• _SHORT EXERCISE_
State how many lines in the records below contain the string "place". Reply with the number alone.
─── GIVEN RECORDS
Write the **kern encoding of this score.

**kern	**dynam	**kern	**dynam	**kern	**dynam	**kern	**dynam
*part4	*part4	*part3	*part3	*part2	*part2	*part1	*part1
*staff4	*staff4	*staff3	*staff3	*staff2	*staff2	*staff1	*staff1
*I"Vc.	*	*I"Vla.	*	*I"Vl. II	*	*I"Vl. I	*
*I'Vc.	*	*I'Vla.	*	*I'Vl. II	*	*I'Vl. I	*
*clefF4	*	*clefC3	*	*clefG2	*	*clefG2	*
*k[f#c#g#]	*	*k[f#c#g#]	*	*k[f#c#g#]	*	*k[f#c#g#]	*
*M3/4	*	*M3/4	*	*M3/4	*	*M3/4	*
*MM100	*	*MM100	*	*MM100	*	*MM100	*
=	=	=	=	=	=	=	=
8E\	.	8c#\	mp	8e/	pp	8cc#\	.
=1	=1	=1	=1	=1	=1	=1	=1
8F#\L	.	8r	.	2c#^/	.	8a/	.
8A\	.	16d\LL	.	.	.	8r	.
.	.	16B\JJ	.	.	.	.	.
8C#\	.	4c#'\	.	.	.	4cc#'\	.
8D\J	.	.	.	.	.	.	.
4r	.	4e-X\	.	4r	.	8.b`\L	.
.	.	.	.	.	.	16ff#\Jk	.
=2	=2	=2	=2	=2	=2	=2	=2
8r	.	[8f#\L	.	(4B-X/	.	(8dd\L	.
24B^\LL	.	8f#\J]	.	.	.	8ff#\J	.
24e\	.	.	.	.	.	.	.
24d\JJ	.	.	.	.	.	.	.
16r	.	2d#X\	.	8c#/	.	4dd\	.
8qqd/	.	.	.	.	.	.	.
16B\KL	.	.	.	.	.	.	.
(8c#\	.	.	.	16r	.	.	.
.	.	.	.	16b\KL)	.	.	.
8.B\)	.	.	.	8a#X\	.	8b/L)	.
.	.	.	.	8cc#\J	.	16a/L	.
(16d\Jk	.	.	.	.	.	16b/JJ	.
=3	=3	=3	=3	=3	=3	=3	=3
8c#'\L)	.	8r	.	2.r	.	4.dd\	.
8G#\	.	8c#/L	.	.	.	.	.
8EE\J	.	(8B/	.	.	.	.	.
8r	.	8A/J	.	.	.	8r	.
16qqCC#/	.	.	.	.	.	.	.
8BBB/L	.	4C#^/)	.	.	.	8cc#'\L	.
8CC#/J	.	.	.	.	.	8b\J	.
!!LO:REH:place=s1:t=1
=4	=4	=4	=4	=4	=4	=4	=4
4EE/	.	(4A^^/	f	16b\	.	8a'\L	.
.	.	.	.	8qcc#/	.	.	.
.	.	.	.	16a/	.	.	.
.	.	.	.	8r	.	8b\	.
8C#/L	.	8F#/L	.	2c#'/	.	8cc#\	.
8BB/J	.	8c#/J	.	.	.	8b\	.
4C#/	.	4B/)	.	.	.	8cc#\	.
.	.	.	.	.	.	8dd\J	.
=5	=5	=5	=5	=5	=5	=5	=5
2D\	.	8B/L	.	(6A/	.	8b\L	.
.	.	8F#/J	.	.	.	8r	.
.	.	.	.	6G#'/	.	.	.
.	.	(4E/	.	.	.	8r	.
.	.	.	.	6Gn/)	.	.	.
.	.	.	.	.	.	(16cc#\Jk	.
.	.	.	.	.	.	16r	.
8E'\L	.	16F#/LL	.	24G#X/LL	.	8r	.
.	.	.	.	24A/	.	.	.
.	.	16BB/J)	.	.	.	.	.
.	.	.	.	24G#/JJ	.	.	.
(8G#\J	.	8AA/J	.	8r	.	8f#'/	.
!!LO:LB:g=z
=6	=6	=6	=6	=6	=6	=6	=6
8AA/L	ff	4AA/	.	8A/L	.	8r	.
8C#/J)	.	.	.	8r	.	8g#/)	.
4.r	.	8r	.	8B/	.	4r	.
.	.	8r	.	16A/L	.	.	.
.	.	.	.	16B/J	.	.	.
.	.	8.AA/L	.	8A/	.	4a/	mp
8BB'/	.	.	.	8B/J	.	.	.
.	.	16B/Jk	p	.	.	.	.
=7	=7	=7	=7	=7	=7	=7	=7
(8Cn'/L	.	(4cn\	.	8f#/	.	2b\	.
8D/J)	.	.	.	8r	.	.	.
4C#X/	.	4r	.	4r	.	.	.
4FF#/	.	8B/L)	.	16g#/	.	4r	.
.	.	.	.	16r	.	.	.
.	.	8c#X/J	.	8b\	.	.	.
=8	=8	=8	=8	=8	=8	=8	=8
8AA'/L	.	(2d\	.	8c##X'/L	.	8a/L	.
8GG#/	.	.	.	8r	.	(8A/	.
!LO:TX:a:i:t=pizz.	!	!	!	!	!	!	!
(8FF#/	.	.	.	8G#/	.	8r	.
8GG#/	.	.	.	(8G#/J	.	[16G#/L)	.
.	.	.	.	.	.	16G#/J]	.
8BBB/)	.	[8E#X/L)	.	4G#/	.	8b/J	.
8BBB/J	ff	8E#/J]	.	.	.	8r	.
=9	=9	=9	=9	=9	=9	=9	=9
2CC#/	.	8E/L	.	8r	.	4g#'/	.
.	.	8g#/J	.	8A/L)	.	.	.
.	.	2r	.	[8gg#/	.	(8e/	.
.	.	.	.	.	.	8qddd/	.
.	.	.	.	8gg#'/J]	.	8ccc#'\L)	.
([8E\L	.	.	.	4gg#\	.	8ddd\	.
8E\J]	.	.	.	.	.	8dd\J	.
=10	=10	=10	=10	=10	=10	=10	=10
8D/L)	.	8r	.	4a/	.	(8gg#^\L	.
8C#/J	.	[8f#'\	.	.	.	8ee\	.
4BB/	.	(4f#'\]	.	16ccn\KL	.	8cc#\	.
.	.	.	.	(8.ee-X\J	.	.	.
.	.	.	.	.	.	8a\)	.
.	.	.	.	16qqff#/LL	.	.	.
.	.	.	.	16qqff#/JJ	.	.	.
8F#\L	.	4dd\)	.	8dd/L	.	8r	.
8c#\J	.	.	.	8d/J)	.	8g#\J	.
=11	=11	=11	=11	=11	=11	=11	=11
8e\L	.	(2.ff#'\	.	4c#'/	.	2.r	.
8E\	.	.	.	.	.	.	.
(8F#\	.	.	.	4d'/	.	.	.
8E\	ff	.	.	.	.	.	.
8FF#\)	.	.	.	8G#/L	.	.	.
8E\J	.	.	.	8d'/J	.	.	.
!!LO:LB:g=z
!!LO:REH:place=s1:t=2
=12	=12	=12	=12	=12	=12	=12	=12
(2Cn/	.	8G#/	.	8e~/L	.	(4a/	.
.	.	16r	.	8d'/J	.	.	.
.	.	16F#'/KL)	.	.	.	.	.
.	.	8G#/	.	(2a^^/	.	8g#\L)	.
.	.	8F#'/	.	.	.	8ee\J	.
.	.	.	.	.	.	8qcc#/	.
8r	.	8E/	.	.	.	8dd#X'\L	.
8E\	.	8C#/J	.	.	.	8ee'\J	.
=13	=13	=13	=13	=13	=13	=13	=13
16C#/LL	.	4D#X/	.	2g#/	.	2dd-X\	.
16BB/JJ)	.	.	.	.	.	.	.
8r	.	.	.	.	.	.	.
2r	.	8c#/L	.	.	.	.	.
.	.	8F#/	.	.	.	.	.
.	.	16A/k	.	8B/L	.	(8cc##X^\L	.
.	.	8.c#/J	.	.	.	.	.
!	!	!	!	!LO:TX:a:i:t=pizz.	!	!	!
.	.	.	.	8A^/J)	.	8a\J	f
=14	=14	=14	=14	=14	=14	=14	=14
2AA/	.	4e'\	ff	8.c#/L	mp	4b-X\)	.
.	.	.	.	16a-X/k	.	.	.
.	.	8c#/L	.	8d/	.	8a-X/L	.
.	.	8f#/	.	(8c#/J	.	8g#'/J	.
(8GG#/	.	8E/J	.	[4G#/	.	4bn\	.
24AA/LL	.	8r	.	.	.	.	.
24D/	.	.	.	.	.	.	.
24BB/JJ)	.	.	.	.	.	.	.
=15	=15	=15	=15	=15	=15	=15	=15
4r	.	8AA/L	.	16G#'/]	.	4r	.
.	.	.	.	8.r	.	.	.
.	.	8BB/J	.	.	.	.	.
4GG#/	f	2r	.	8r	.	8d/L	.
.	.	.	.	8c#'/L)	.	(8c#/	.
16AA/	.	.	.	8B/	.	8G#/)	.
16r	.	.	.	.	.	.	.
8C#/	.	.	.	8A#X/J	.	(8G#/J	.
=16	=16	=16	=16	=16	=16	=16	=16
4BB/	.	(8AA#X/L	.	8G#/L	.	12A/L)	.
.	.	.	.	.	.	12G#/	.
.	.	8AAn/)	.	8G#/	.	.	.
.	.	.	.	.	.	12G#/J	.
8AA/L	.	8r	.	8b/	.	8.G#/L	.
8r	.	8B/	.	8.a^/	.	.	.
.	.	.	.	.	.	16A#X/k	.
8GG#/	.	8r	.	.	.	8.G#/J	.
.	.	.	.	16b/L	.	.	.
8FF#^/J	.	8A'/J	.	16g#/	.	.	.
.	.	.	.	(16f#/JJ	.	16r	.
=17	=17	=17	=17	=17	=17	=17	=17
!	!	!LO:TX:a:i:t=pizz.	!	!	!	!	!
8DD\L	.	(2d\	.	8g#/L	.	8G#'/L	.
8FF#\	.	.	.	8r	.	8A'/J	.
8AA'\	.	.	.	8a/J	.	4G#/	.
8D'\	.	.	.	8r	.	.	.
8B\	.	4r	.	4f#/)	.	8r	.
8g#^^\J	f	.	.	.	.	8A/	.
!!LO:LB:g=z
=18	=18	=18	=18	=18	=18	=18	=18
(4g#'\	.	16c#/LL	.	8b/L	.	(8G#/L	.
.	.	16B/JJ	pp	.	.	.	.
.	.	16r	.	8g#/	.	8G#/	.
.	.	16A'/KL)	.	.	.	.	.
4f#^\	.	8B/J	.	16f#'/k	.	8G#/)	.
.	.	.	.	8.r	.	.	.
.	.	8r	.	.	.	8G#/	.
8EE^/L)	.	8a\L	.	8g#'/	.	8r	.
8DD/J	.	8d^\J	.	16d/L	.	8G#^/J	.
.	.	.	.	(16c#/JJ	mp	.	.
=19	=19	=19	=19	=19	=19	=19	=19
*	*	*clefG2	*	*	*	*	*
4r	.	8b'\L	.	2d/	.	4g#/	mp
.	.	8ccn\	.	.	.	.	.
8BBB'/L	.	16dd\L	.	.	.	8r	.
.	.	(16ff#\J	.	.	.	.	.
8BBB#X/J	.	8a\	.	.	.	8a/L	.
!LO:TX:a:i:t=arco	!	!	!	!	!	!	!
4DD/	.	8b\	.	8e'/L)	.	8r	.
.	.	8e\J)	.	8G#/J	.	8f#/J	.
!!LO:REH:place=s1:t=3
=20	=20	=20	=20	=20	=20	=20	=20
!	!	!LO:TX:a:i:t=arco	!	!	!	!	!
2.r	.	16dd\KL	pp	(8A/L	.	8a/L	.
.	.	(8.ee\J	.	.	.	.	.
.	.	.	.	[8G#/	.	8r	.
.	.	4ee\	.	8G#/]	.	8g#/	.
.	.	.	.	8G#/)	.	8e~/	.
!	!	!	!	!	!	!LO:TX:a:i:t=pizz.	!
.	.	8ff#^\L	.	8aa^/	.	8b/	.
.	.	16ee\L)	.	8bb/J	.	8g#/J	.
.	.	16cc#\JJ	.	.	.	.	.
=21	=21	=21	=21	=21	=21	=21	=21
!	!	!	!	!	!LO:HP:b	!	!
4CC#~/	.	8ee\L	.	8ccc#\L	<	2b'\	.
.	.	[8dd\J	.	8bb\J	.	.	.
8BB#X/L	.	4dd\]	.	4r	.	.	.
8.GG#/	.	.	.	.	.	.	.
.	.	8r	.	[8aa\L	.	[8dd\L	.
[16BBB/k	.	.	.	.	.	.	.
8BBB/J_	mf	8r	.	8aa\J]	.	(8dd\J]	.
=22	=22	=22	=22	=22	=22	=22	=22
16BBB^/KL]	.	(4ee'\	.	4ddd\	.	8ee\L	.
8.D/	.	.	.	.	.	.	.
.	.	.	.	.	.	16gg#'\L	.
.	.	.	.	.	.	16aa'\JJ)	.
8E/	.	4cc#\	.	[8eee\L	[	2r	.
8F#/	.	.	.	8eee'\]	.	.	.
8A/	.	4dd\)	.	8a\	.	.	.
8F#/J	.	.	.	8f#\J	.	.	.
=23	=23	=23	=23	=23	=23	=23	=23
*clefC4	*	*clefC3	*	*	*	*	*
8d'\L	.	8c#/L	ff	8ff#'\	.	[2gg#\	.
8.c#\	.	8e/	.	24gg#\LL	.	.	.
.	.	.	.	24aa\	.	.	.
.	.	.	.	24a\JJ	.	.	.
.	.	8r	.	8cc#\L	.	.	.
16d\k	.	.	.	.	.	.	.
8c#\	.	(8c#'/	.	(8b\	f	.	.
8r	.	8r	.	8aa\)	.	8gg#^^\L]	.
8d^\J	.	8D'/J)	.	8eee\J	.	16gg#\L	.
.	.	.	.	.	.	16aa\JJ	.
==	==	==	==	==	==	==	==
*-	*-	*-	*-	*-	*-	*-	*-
──────
• _ANSWER FOR THIS EXERCISE_
3